++++ Records for the task ++++
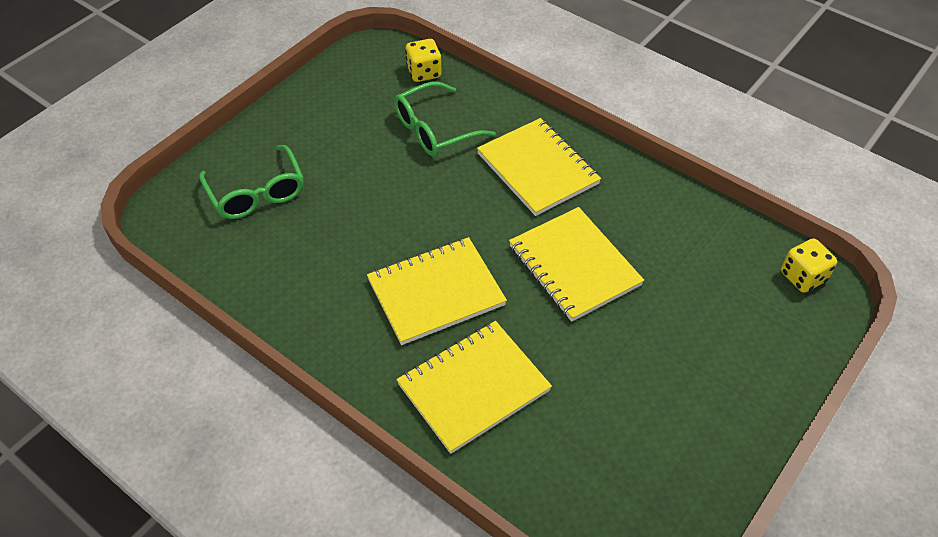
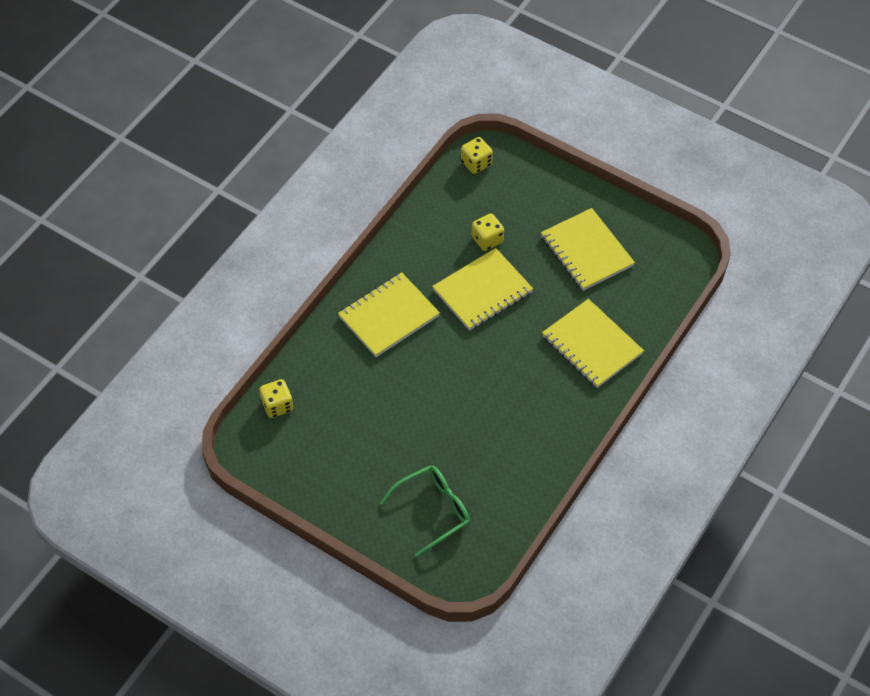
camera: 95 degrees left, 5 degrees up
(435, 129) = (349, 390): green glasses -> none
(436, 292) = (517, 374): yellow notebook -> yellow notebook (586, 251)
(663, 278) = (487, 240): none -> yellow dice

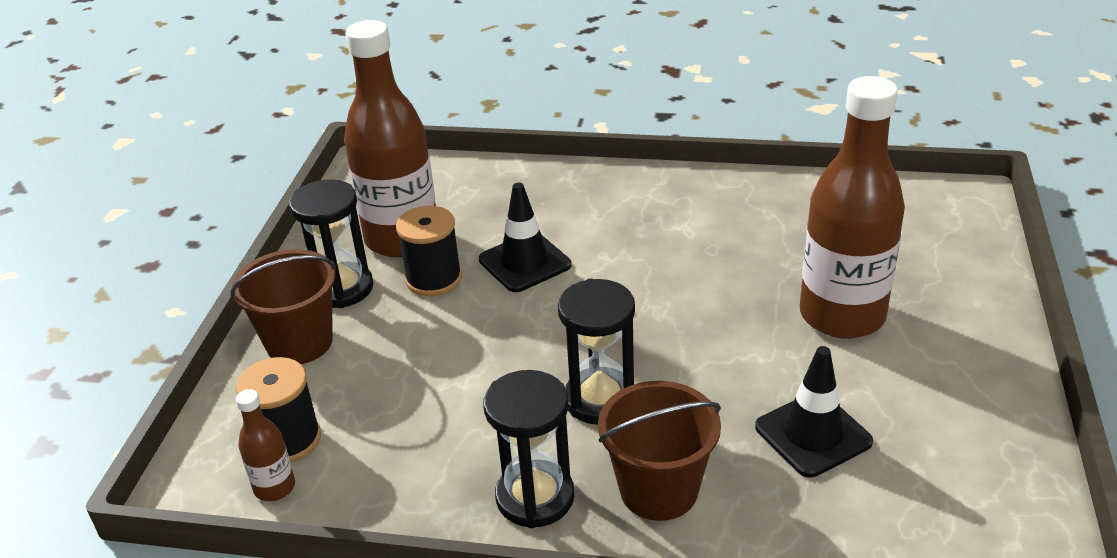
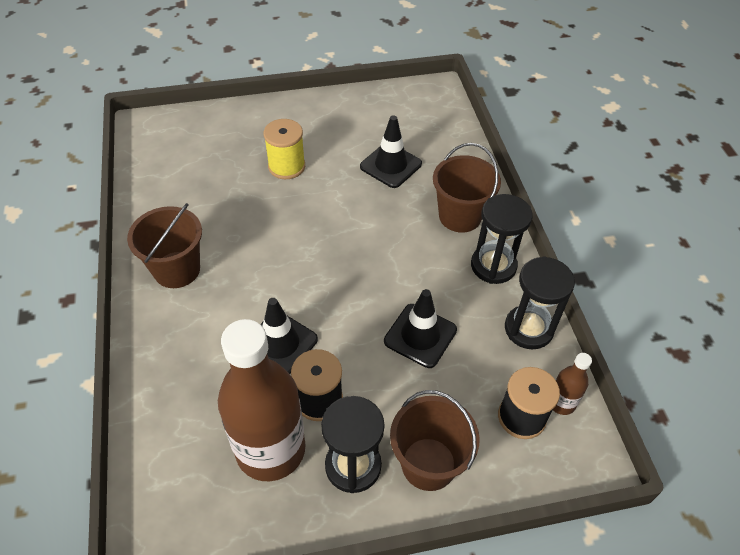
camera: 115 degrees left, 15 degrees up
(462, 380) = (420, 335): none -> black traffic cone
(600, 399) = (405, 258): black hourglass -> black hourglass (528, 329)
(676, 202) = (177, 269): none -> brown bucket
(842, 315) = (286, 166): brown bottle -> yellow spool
++++
Task objective. Check each line of the records for the word "black" and extract those that contain it.

Solution.
(462, 380) = (420, 335): none -> black traffic cone
(600, 399) = (405, 258): black hourglass -> black hourglass (528, 329)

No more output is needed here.